* _DATA FOR ANALYSIS_:
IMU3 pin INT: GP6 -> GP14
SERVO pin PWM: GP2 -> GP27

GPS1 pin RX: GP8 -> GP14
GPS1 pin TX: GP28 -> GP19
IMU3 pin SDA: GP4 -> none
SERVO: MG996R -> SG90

--

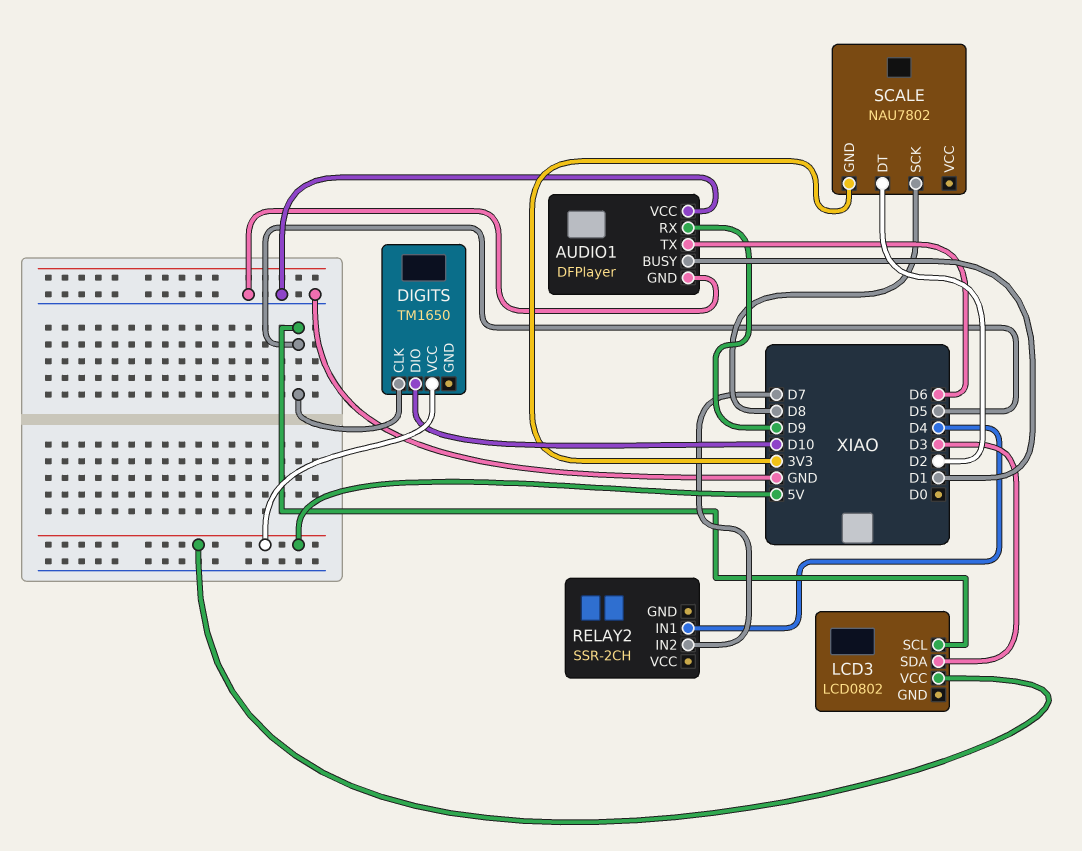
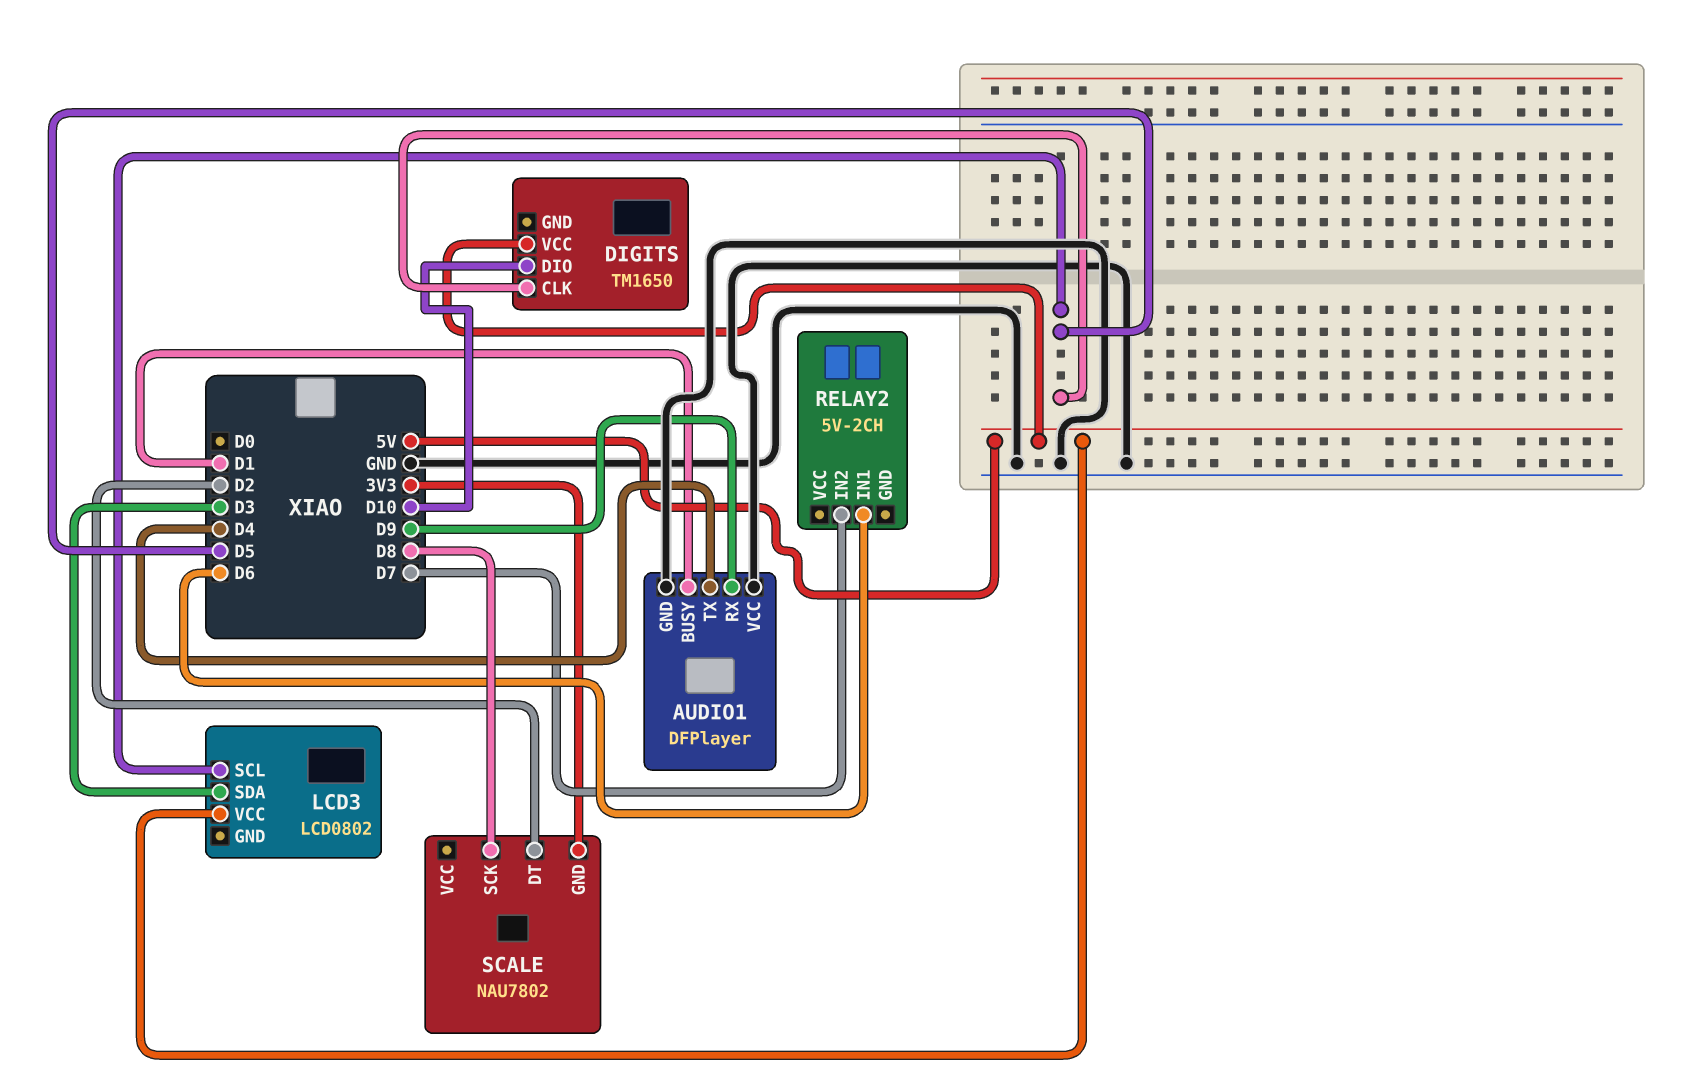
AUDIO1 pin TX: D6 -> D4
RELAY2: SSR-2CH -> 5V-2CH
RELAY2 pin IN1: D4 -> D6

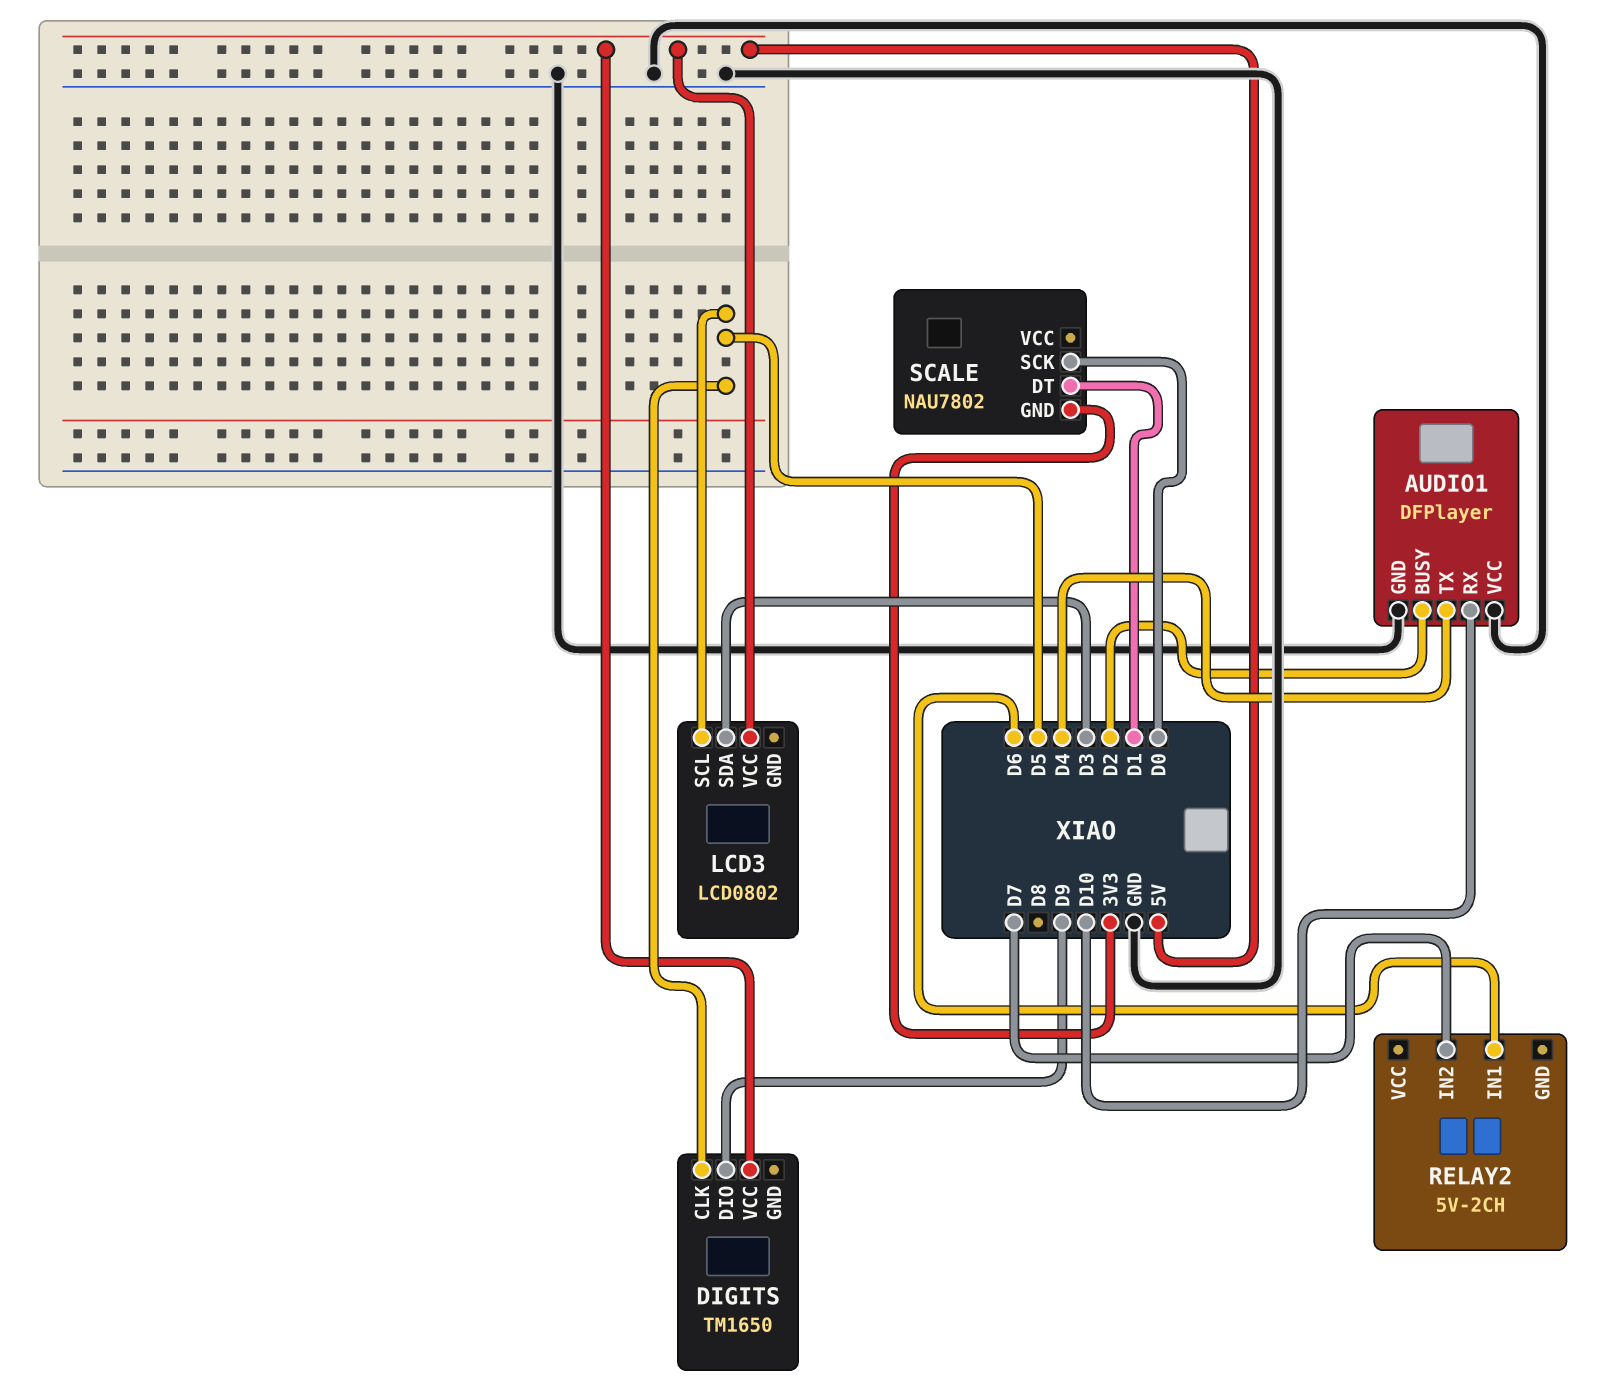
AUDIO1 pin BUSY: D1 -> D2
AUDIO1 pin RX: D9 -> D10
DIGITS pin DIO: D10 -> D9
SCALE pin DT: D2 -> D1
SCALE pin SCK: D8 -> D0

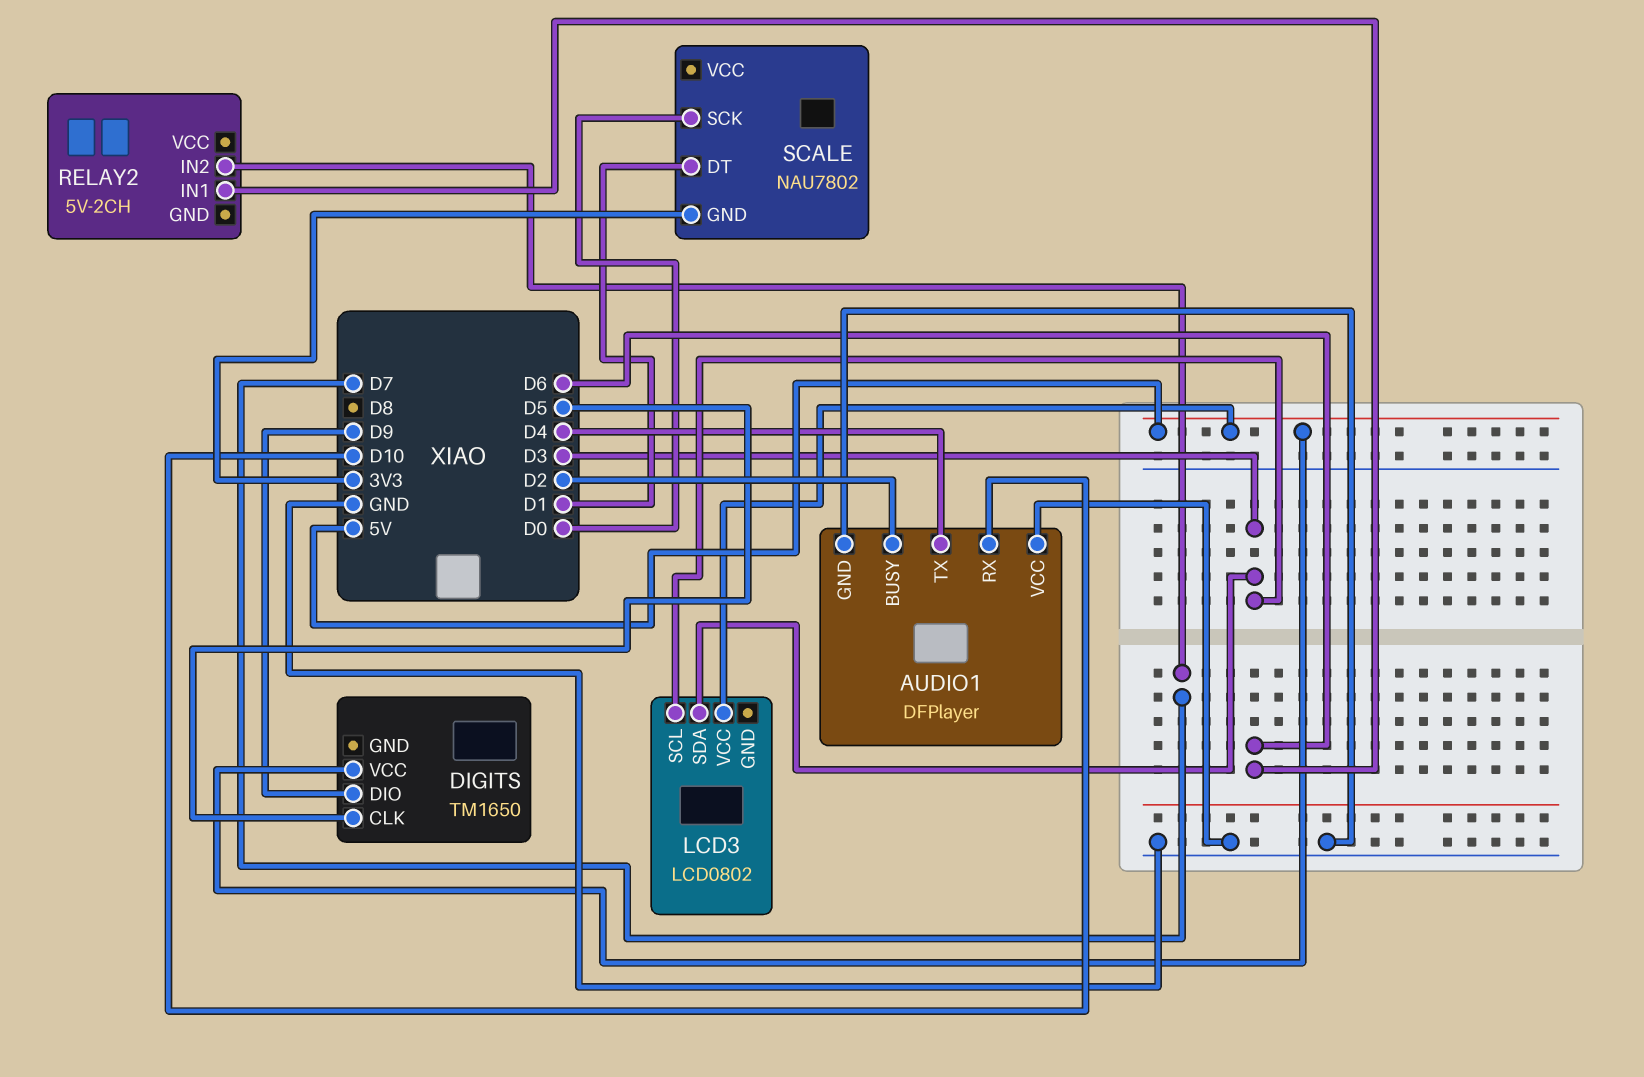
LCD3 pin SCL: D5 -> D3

--

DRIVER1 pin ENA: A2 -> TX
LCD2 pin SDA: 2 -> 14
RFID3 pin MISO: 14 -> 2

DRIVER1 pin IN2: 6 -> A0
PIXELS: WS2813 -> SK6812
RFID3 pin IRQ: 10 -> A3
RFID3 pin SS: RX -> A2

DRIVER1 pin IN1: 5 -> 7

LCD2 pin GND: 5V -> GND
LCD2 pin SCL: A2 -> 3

* _PROBLEM REQUIREMENTS_: Print, without alteration, only the lines above between the one holding "SERVO pin PWM: GP2 -> GP27" and the one holding "SERVO: MG996R -> SG90", inclusive.

* _RESPONSE TO THIS EXERCISE_:
SERVO pin PWM: GP2 -> GP27

GPS1 pin RX: GP8 -> GP14
GPS1 pin TX: GP28 -> GP19
IMU3 pin SDA: GP4 -> none
SERVO: MG996R -> SG90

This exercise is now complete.